▸ REQUIRED WORK: Rewrite the lines below with every "marble statue" changed to "bronze statue" and everything else left as it is.
[Opening SOURCE DATA section]
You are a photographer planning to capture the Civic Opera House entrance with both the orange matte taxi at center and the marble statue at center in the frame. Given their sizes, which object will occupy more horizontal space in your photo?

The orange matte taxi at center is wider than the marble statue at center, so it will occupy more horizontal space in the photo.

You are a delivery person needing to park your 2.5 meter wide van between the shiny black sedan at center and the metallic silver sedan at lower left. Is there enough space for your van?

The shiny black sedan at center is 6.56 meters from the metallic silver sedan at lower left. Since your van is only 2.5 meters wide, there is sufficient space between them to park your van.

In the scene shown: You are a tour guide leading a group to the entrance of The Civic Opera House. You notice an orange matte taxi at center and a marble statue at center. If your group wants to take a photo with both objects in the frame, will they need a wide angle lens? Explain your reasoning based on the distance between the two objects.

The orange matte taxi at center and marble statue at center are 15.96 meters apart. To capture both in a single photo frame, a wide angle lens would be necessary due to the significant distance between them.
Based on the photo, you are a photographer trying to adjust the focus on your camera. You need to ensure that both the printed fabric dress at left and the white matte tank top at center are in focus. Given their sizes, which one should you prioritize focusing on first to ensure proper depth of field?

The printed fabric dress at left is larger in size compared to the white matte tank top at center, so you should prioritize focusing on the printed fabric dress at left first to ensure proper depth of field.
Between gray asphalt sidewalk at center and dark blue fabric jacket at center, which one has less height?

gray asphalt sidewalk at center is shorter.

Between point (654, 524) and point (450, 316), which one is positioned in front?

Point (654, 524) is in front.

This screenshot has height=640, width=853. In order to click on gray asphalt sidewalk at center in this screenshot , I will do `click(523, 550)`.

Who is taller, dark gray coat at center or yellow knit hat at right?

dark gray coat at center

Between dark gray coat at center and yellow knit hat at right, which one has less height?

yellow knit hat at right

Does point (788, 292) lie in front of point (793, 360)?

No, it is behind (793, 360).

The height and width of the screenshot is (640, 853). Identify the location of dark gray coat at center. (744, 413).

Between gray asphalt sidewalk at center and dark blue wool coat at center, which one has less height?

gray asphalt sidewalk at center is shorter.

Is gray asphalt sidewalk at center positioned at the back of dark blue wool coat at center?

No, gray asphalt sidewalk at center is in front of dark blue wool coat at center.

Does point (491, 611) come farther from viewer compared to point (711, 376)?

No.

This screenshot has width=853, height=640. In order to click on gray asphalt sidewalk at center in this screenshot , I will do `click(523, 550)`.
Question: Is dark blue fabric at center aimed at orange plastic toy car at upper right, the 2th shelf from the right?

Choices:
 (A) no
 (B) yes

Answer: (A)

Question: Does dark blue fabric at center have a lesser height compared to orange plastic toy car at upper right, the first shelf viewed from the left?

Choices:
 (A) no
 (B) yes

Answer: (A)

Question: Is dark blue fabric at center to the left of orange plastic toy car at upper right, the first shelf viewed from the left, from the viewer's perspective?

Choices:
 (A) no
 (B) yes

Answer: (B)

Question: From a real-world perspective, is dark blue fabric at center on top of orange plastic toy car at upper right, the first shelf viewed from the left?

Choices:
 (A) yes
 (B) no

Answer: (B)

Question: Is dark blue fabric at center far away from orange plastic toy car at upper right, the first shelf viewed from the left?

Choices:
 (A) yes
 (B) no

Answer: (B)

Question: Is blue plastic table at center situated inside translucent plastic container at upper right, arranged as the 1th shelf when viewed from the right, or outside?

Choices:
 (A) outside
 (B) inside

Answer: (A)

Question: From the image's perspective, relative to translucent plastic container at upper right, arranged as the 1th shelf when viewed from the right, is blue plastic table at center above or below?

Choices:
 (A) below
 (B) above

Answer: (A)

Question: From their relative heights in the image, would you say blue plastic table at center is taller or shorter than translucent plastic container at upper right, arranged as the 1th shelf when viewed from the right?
[Closing SOURCE DATA section]
▸ OUTPUT FOR THIS EXERCISE:
You are a photographer planning to capture the Civic Opera House entrance with both the orange matte taxi at center and the bronze statue at center in the frame. Given their sizes, which object will occupy more horizontal space in your photo?

The orange matte taxi at center is wider than the bronze statue at center, so it will occupy more horizontal space in the photo.

You are a delivery person needing to park your 2.5 meter wide van between the shiny black sedan at center and the metallic silver sedan at lower left. Is there enough space for your van?

The shiny black sedan at center is 6.56 meters from the metallic silver sedan at lower left. Since your van is only 2.5 meters wide, there is sufficient space between them to park your van.

In the scene shown: You are a tour guide leading a group to the entrance of The Civic Opera House. You notice an orange matte taxi at center and a bronze statue at center. If your group wants to take a photo with both objects in the frame, will they need a wide angle lens? Explain your reasoning based on the distance between the two objects.

The orange matte taxi at center and bronze statue at center are 15.96 meters apart. To capture both in a single photo frame, a wide angle lens would be necessary due to the significant distance between them.
Based on the photo, you are a photographer trying to adjust the focus on your camera. You need to ensure that both the printed fabric dress at left and the white matte tank top at center are in focus. Given their sizes, which one should you prioritize focusing on first to ensure proper depth of field?

The printed fabric dress at left is larger in size compared to the white matte tank top at center, so you should prioritize focusing on the printed fabric dress at left first to ensure proper depth of field.
Between gray asphalt sidewalk at center and dark blue fabric jacket at center, which one has less height?

gray asphalt sidewalk at center is shorter.

Between point (654, 524) and point (450, 316), which one is positioned in front?

Point (654, 524) is in front.

This screenshot has height=640, width=853. In order to click on gray asphalt sidewalk at center in this screenshot , I will do `click(523, 550)`.

Who is taller, dark gray coat at center or yellow knit hat at right?

dark gray coat at center

Between dark gray coat at center and yellow knit hat at right, which one has less height?

yellow knit hat at right

Does point (788, 292) lie in front of point (793, 360)?

No, it is behind (793, 360).

The height and width of the screenshot is (640, 853). Identify the location of dark gray coat at center. (744, 413).

Between gray asphalt sidewalk at center and dark blue wool coat at center, which one has less height?

gray asphalt sidewalk at center is shorter.

Is gray asphalt sidewalk at center positioned at the back of dark blue wool coat at center?

No, gray asphalt sidewalk at center is in front of dark blue wool coat at center.

Does point (491, 611) come farther from viewer compared to point (711, 376)?

No.

This screenshot has width=853, height=640. In order to click on gray asphalt sidewalk at center in this screenshot , I will do `click(523, 550)`.
Question: Is dark blue fabric at center aimed at orange plastic toy car at upper right, the 2th shelf from the right?

Choices:
 (A) no
 (B) yes

Answer: (A)

Question: Does dark blue fabric at center have a lesser height compared to orange plastic toy car at upper right, the first shelf viewed from the left?

Choices:
 (A) no
 (B) yes

Answer: (A)

Question: Is dark blue fabric at center to the left of orange plastic toy car at upper right, the first shelf viewed from the left, from the viewer's perspective?

Choices:
 (A) no
 (B) yes

Answer: (B)

Question: From a real-world perspective, is dark blue fabric at center on top of orange plastic toy car at upper right, the first shelf viewed from the left?

Choices:
 (A) yes
 (B) no

Answer: (B)

Question: Is dark blue fabric at center far away from orange plastic toy car at upper right, the first shelf viewed from the left?

Choices:
 (A) yes
 (B) no

Answer: (B)

Question: Is blue plastic table at center situated inside translucent plastic container at upper right, arranged as the 1th shelf when viewed from the right, or outside?

Choices:
 (A) outside
 (B) inside

Answer: (A)

Question: From the image's perspective, relative to translucent plastic container at upper right, arranged as the 1th shelf when viewed from the right, is blue plastic table at center above or below?

Choices:
 (A) below
 (B) above

Answer: (A)

Question: From their relative heights in the image, would you say blue plastic table at center is taller or shorter than translucent plastic container at upper right, arranged as the 1th shelf when viewed from the right?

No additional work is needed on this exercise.